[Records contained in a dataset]
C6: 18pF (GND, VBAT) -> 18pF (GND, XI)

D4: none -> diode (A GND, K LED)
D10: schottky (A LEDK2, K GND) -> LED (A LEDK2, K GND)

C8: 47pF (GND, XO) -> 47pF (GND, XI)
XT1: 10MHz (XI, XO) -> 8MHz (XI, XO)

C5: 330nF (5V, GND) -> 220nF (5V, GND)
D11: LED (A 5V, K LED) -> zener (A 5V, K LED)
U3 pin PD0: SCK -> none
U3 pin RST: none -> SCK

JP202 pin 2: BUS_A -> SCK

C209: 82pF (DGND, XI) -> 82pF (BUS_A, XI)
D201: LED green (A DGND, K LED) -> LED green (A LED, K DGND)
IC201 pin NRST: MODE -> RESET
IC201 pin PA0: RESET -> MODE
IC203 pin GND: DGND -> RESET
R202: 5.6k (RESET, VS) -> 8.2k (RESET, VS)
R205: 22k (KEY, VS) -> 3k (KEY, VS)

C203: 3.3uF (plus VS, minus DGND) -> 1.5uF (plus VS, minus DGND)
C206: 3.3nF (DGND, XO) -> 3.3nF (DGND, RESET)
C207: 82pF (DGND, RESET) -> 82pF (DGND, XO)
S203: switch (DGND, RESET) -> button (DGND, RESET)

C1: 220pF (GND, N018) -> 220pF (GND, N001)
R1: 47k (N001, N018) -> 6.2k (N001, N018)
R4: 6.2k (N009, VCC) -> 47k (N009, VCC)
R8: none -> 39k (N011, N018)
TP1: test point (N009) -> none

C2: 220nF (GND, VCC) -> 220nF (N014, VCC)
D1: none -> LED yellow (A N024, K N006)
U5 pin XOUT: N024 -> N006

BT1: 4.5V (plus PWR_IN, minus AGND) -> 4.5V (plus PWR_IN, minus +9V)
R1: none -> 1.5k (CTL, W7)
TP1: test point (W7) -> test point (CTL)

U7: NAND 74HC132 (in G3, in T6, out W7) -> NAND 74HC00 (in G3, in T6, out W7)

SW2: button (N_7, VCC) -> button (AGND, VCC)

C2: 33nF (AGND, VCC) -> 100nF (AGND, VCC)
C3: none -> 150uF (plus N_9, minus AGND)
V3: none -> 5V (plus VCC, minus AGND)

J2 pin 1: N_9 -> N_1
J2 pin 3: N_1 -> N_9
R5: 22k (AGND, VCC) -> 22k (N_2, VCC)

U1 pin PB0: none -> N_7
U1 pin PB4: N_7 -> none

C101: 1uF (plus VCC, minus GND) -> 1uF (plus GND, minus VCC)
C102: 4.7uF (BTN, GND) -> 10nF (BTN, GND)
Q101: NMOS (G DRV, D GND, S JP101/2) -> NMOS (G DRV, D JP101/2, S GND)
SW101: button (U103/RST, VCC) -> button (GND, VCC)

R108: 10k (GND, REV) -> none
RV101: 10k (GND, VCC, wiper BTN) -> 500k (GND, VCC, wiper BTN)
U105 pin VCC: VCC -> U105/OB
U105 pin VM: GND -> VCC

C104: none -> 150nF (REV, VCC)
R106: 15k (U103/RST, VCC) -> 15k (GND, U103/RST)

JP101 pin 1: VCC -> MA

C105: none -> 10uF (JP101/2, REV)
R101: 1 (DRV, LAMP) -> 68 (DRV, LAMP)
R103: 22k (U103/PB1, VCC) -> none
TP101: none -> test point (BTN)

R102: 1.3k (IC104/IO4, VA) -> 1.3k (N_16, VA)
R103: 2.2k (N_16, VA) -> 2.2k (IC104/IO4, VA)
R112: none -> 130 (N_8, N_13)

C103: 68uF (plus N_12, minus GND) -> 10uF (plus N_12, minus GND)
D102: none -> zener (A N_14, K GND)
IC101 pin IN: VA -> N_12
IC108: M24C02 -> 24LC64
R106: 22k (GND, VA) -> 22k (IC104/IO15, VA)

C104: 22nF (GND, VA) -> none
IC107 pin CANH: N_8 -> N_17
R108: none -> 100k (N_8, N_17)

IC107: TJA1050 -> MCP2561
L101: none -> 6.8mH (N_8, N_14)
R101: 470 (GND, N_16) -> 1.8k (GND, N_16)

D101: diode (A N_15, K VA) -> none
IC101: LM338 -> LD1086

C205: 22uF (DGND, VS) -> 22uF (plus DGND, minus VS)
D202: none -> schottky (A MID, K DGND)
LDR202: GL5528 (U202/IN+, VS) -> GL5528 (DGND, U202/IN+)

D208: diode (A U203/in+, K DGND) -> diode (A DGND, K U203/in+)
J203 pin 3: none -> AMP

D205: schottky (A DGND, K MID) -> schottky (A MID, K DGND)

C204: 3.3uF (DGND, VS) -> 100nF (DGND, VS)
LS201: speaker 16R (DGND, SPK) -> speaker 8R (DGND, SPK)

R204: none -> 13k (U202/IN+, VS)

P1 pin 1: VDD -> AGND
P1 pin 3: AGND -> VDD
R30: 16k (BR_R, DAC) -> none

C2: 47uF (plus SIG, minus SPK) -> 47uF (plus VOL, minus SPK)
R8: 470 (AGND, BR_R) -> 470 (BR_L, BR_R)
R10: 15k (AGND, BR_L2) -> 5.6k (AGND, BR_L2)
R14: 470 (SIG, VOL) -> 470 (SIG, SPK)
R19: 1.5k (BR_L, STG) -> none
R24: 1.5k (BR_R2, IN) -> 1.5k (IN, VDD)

TO DO = Restate the records word for word, leaving nothing out.

REPLY TO THE EXERCISE =
C6: 18pF (GND, VBAT) -> 18pF (GND, XI)

D4: none -> diode (A GND, K LED)
D10: schottky (A LEDK2, K GND) -> LED (A LEDK2, K GND)

C8: 47pF (GND, XO) -> 47pF (GND, XI)
XT1: 10MHz (XI, XO) -> 8MHz (XI, XO)

C5: 330nF (5V, GND) -> 220nF (5V, GND)
D11: LED (A 5V, K LED) -> zener (A 5V, K LED)
U3 pin PD0: SCK -> none
U3 pin RST: none -> SCK

JP202 pin 2: BUS_A -> SCK

C209: 82pF (DGND, XI) -> 82pF (BUS_A, XI)
D201: LED green (A DGND, K LED) -> LED green (A LED, K DGND)
IC201 pin NRST: MODE -> RESET
IC201 pin PA0: RESET -> MODE
IC203 pin GND: DGND -> RESET
R202: 5.6k (RESET, VS) -> 8.2k (RESET, VS)
R205: 22k (KEY, VS) -> 3k (KEY, VS)

C203: 3.3uF (plus VS, minus DGND) -> 1.5uF (plus VS, minus DGND)
C206: 3.3nF (DGND, XO) -> 3.3nF (DGND, RESET)
C207: 82pF (DGND, RESET) -> 82pF (DGND, XO)
S203: switch (DGND, RESET) -> button (DGND, RESET)

C1: 220pF (GND, N018) -> 220pF (GND, N001)
R1: 47k (N001, N018) -> 6.2k (N001, N018)
R4: 6.2k (N009, VCC) -> 47k (N009, VCC)
R8: none -> 39k (N011, N018)
TP1: test point (N009) -> none

C2: 220nF (GND, VCC) -> 220nF (N014, VCC)
D1: none -> LED yellow (A N024, K N006)
U5 pin XOUT: N024 -> N006

BT1: 4.5V (plus PWR_IN, minus AGND) -> 4.5V (plus PWR_IN, minus +9V)
R1: none -> 1.5k (CTL, W7)
TP1: test point (W7) -> test point (CTL)

U7: NAND 74HC132 (in G3, in T6, out W7) -> NAND 74HC00 (in G3, in T6, out W7)

SW2: button (N_7, VCC) -> button (AGND, VCC)

C2: 33nF (AGND, VCC) -> 100nF (AGND, VCC)
C3: none -> 150uF (plus N_9, minus AGND)
V3: none -> 5V (plus VCC, minus AGND)

J2 pin 1: N_9 -> N_1
J2 pin 3: N_1 -> N_9
R5: 22k (AGND, VCC) -> 22k (N_2, VCC)

U1 pin PB0: none -> N_7
U1 pin PB4: N_7 -> none

C101: 1uF (plus VCC, minus GND) -> 1uF (plus GND, minus VCC)
C102: 4.7uF (BTN, GND) -> 10nF (BTN, GND)
Q101: NMOS (G DRV, D GND, S JP101/2) -> NMOS (G DRV, D JP101/2, S GND)
SW101: button (U103/RST, VCC) -> button (GND, VCC)

R108: 10k (GND, REV) -> none
RV101: 10k (GND, VCC, wiper BTN) -> 500k (GND, VCC, wiper BTN)
U105 pin VCC: VCC -> U105/OB
U105 pin VM: GND -> VCC

C104: none -> 150nF (REV, VCC)
R106: 15k (U103/RST, VCC) -> 15k (GND, U103/RST)

JP101 pin 1: VCC -> MA

C105: none -> 10uF (JP101/2, REV)
R101: 1 (DRV, LAMP) -> 68 (DRV, LAMP)
R103: 22k (U103/PB1, VCC) -> none
TP101: none -> test point (BTN)

R102: 1.3k (IC104/IO4, VA) -> 1.3k (N_16, VA)
R103: 2.2k (N_16, VA) -> 2.2k (IC104/IO4, VA)
R112: none -> 130 (N_8, N_13)

C103: 68uF (plus N_12, minus GND) -> 10uF (plus N_12, minus GND)
D102: none -> zener (A N_14, K GND)
IC101 pin IN: VA -> N_12
IC108: M24C02 -> 24LC64
R106: 22k (GND, VA) -> 22k (IC104/IO15, VA)

C104: 22nF (GND, VA) -> none
IC107 pin CANH: N_8 -> N_17
R108: none -> 100k (N_8, N_17)

IC107: TJA1050 -> MCP2561
L101: none -> 6.8mH (N_8, N_14)
R101: 470 (GND, N_16) -> 1.8k (GND, N_16)

D101: diode (A N_15, K VA) -> none
IC101: LM338 -> LD1086

C205: 22uF (DGND, VS) -> 22uF (plus DGND, minus VS)
D202: none -> schottky (A MID, K DGND)
LDR202: GL5528 (U202/IN+, VS) -> GL5528 (DGND, U202/IN+)

D208: diode (A U203/in+, K DGND) -> diode (A DGND, K U203/in+)
J203 pin 3: none -> AMP

D205: schottky (A DGND, K MID) -> schottky (A MID, K DGND)

C204: 3.3uF (DGND, VS) -> 100nF (DGND, VS)
LS201: speaker 16R (DGND, SPK) -> speaker 8R (DGND, SPK)

R204: none -> 13k (U202/IN+, VS)

P1 pin 1: VDD -> AGND
P1 pin 3: AGND -> VDD
R30: 16k (BR_R, DAC) -> none

C2: 47uF (plus SIG, minus SPK) -> 47uF (plus VOL, minus SPK)
R8: 470 (AGND, BR_R) -> 470 (BR_L, BR_R)
R10: 15k (AGND, BR_L2) -> 5.6k (AGND, BR_L2)
R14: 470 (SIG, VOL) -> 470 (SIG, SPK)
R19: 1.5k (BR_L, STG) -> none
R24: 1.5k (BR_R2, IN) -> 1.5k (IN, VDD)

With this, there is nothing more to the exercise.